>>>>>
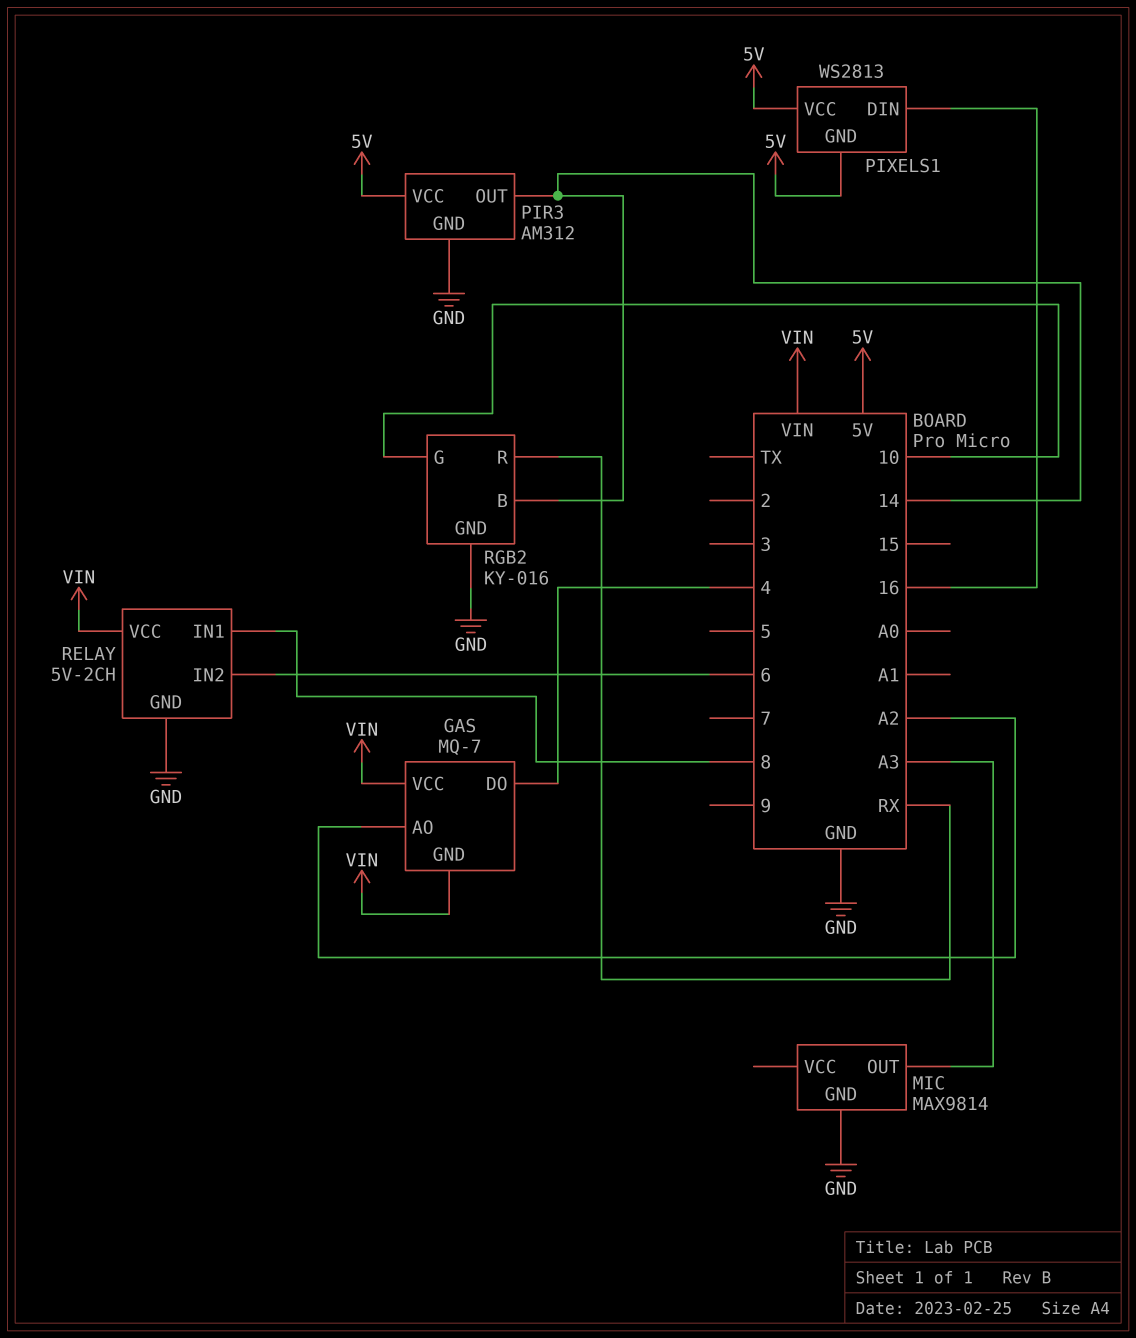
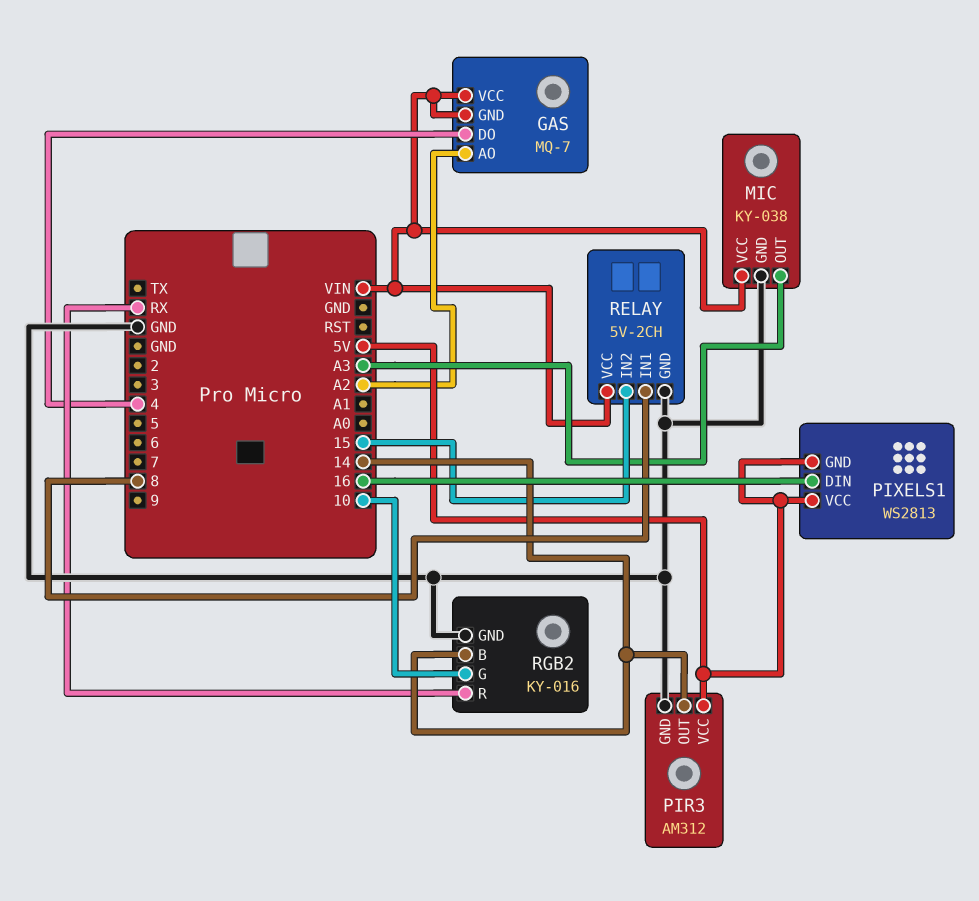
MIC: MAX9814 -> KY-038
MIC pin VCC: none -> VIN
RELAY pin IN2: 6 -> 15

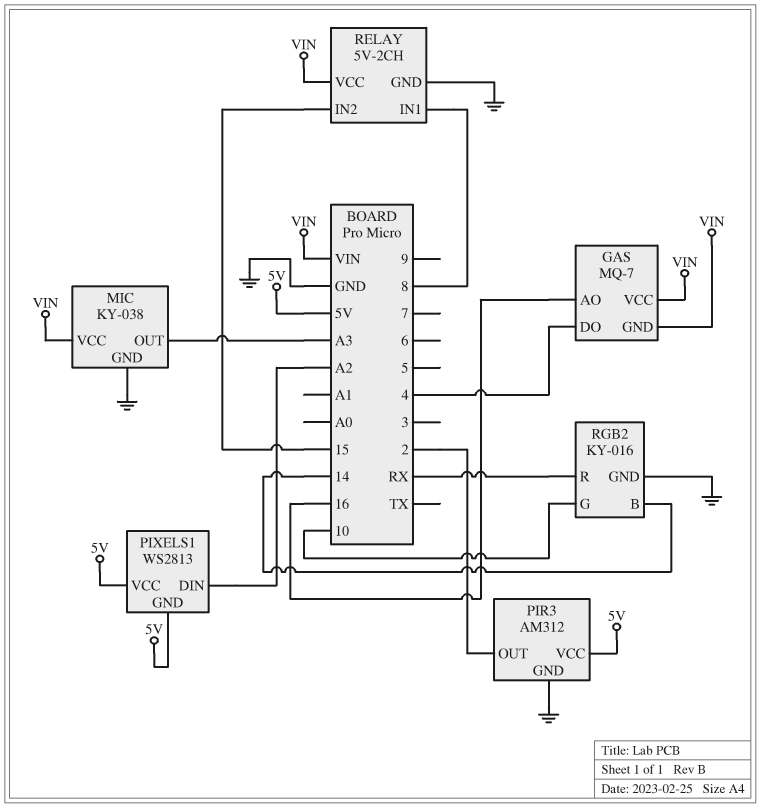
GAS pin AO: A2 -> 16
PIR3 pin OUT: 14 -> 2
PIXELS1 pin DIN: 16 -> A2

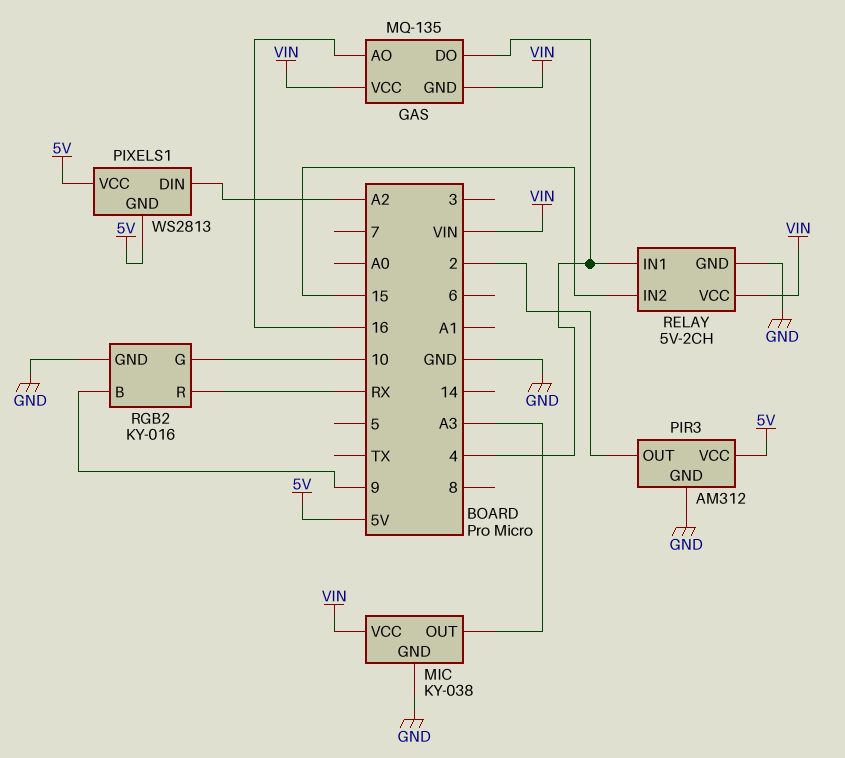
GAS: MQ-7 -> MQ-135
RELAY pin IN1: 8 -> 4
RGB2 pin B: 14 -> 9

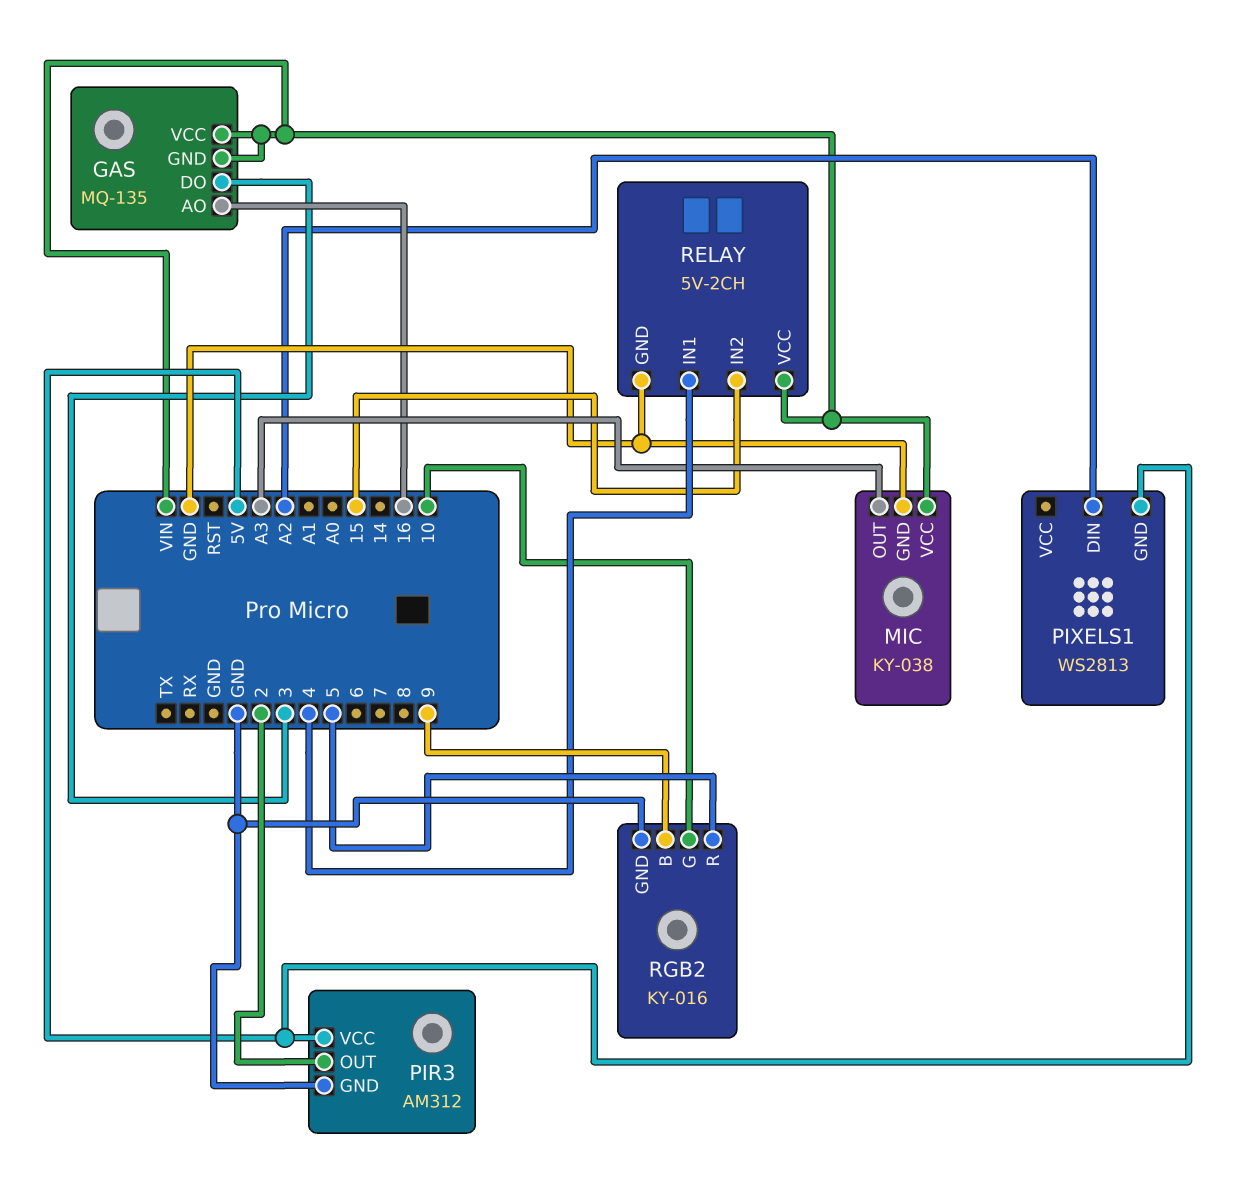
GAS pin DO: 4 -> 3
PIXELS1 pin VCC: 5V -> none
RGB2 pin R: RX -> 5

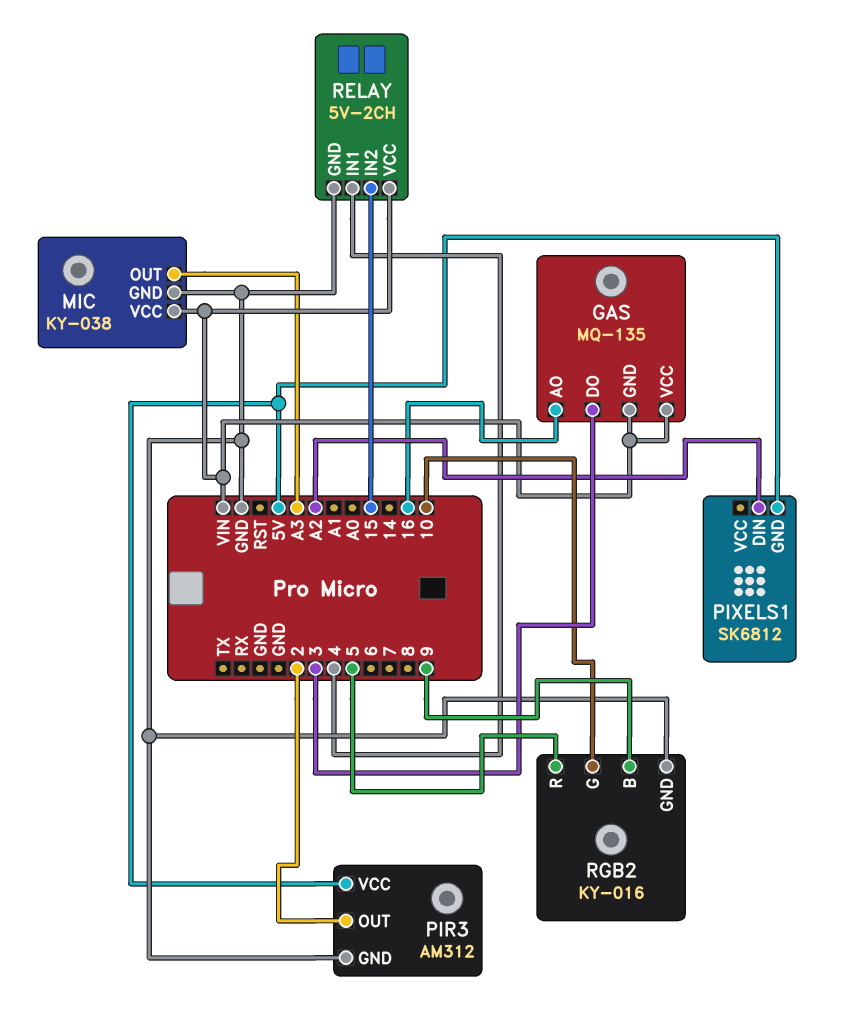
PIXELS1: WS2813 -> SK6812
<<<<<
*TASK DESCRIPTION*.
An exact copy of each entry is required, minus the pictures.

*ANSWER SPACE*.
MIC: MAX9814 -> KY-038
MIC pin VCC: none -> VIN
RELAY pin IN2: 6 -> 15

GAS pin AO: A2 -> 16
PIR3 pin OUT: 14 -> 2
PIXELS1 pin DIN: 16 -> A2

GAS: MQ-7 -> MQ-135
RELAY pin IN1: 8 -> 4
RGB2 pin B: 14 -> 9

GAS pin DO: 4 -> 3
PIXELS1 pin VCC: 5V -> none
RGB2 pin R: RX -> 5

PIXELS1: WS2813 -> SK6812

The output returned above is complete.